■ **SUPPLIED INFORMATION**
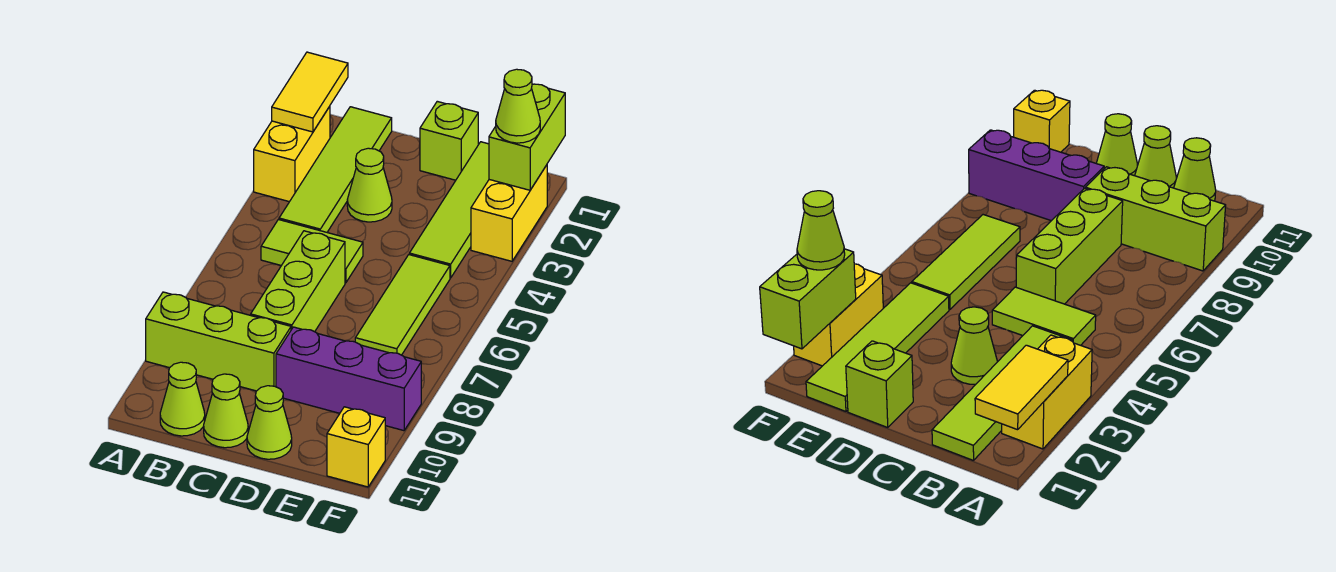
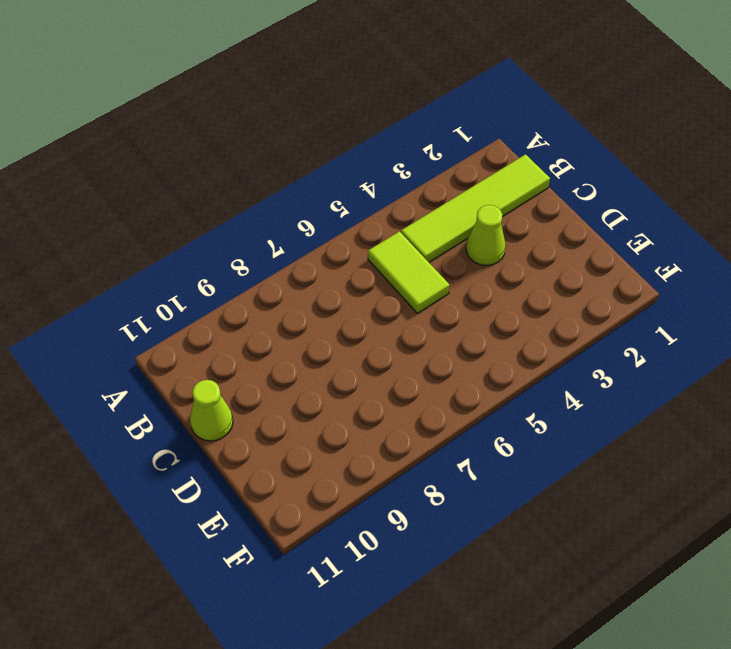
none -> yellow brick A2:A3 level 1
none -> lime brick A9:C9 level 1
none -> lime cone B11 level 1

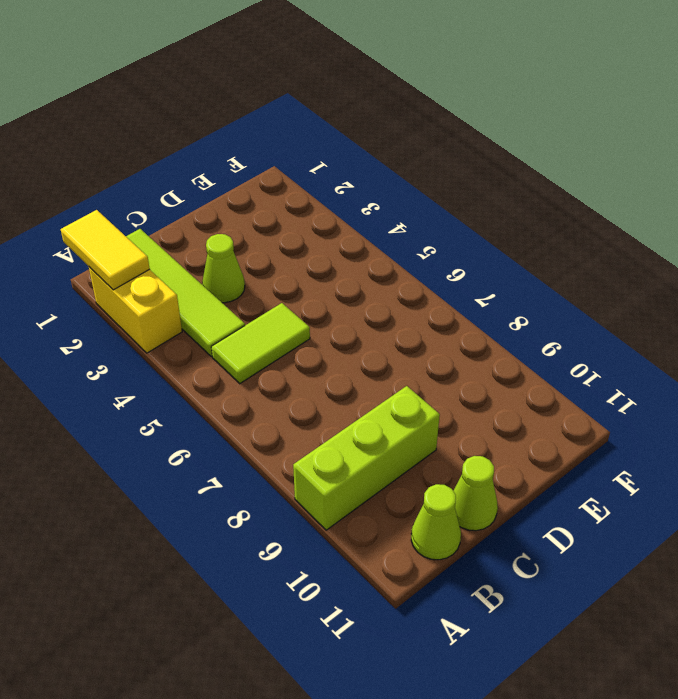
none -> lime brick C6:C8 level 1
none -> lime brick D1 level 1
none -> purple brick D9:F9 level 1

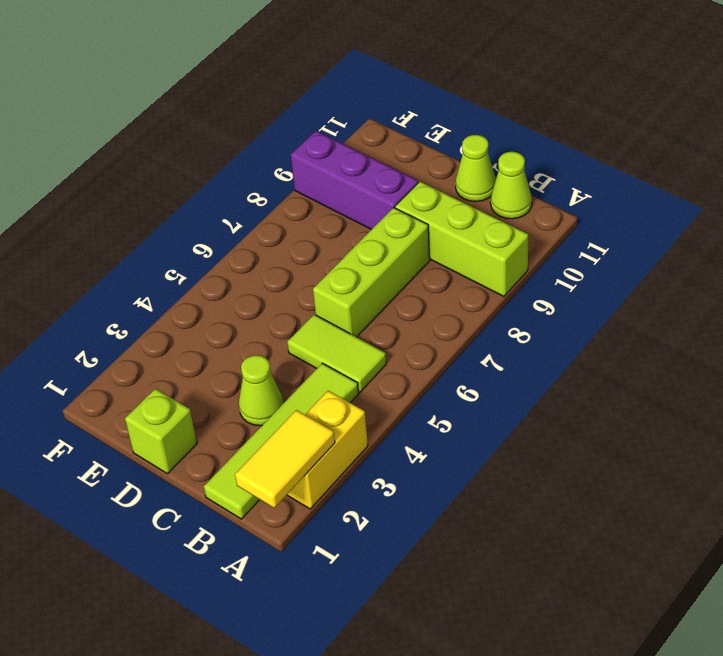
none -> lime cone D11 level 1
none -> lime tile E1:E4 level 1
none -> lime tile E5:E7 level 1

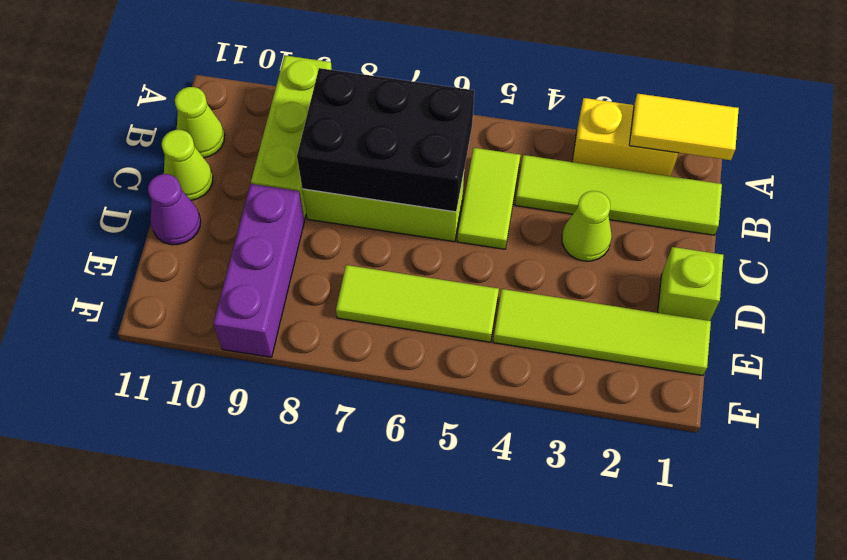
black brick B6:C8 level 2 -> none
purple cone D11 level 1 -> lime cone D11 level 1
none -> yellow brick F2:F3 level 1
none -> yellow brick F11 level 1
none -> lime brick F1:F2 level 2

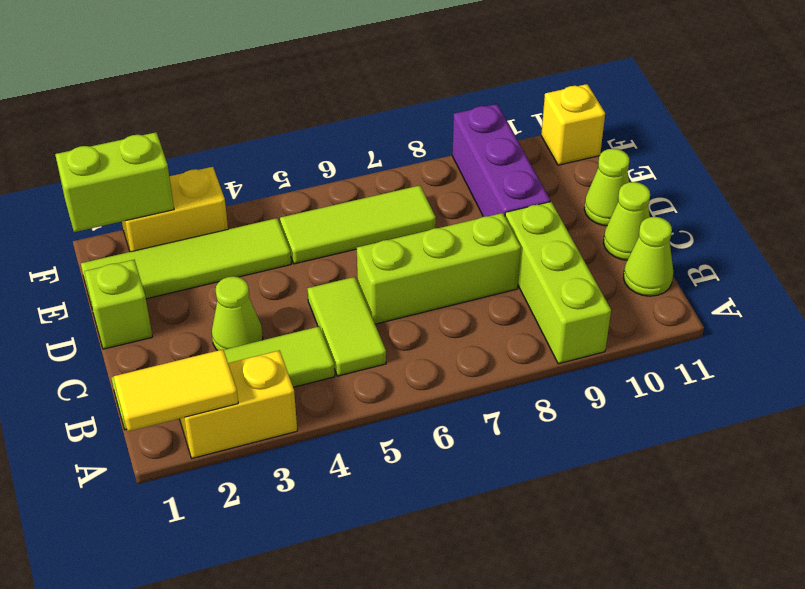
none -> lime cone F2 level 3

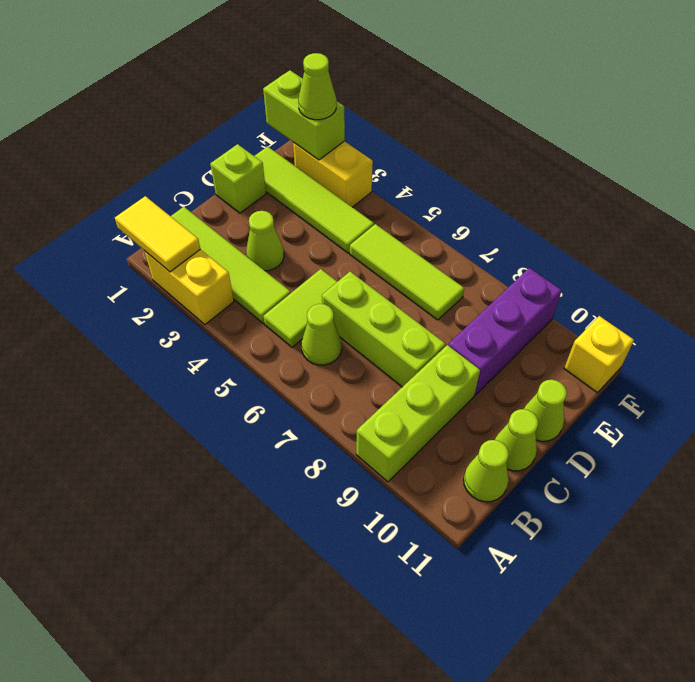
lime cone B6 level 1 -> none

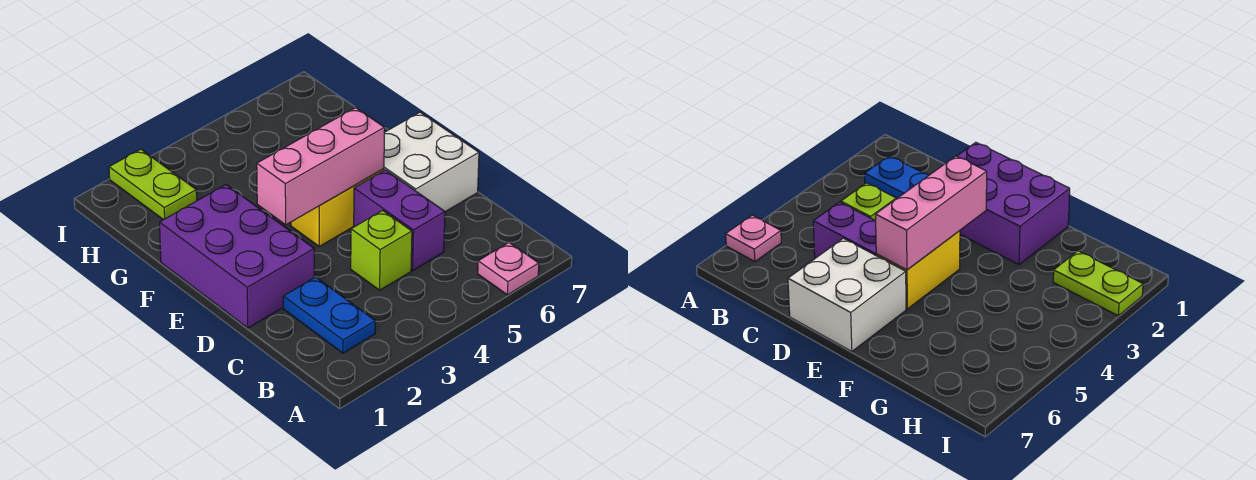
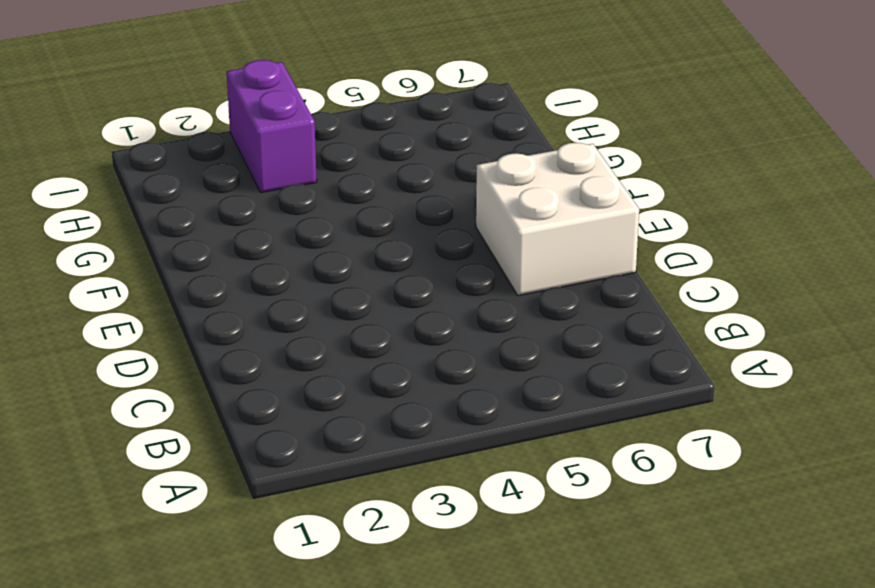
purple brick H3:I3 level 1 -> purple brick C5:D5 level 1
none -> pink plate A6 level 1
none -> blue plate B2:C2 level 1

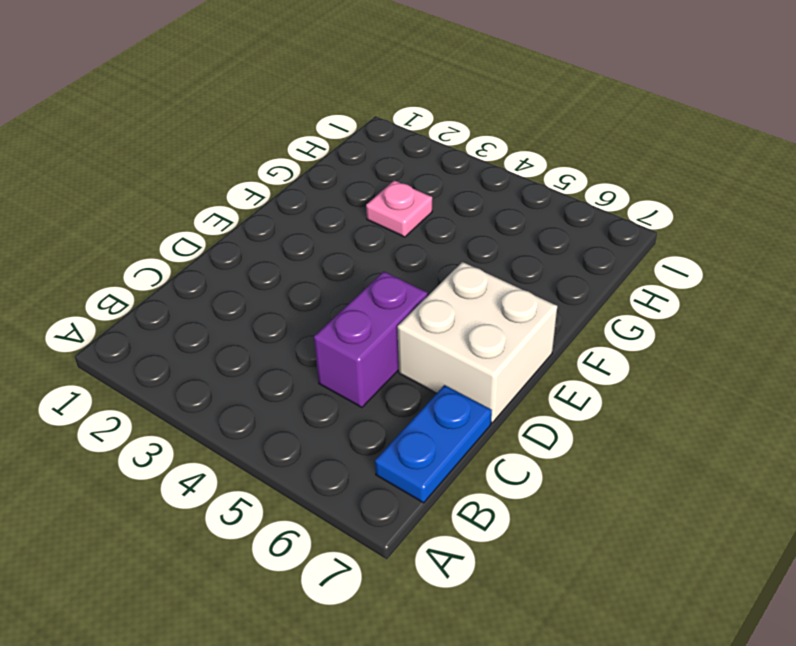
blue plate B7:C7 level 1 -> blue plate B2:C2 level 1
pink plate G3 level 1 -> pink plate A6 level 1
none -> lime brick C4 level 1
none -> purple brick D1:F2 level 1

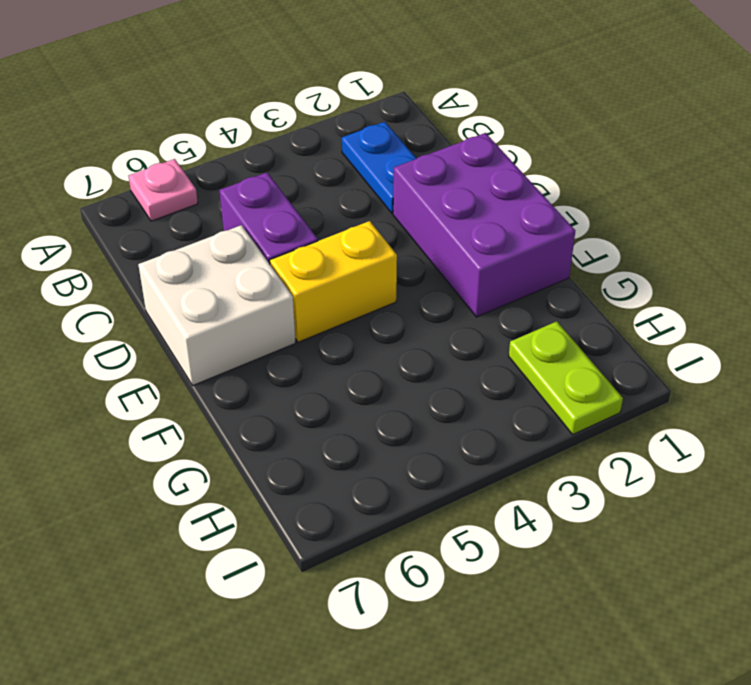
none -> lime brick C4 level 1
none -> pink brick E3:E5 level 2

■ **WHAT THE TASK ASKS**
Repeat all of the data above word for word, minus the pictures.

■ **OUTPUT FOR THIS EXERCISE**
none -> yellow brick A2:A3 level 1
none -> lime brick A9:C9 level 1
none -> lime cone B11 level 1

none -> lime brick C6:C8 level 1
none -> lime brick D1 level 1
none -> purple brick D9:F9 level 1

none -> lime cone D11 level 1
none -> lime tile E1:E4 level 1
none -> lime tile E5:E7 level 1

black brick B6:C8 level 2 -> none
purple cone D11 level 1 -> lime cone D11 level 1
none -> yellow brick F2:F3 level 1
none -> yellow brick F11 level 1
none -> lime brick F1:F2 level 2

none -> lime cone F2 level 3

lime cone B6 level 1 -> none

purple brick H3:I3 level 1 -> purple brick C5:D5 level 1
none -> pink plate A6 level 1
none -> blue plate B2:C2 level 1

blue plate B7:C7 level 1 -> blue plate B2:C2 level 1
pink plate G3 level 1 -> pink plate A6 level 1
none -> lime brick C4 level 1
none -> purple brick D1:F2 level 1

none -> lime brick C4 level 1
none -> pink brick E3:E5 level 2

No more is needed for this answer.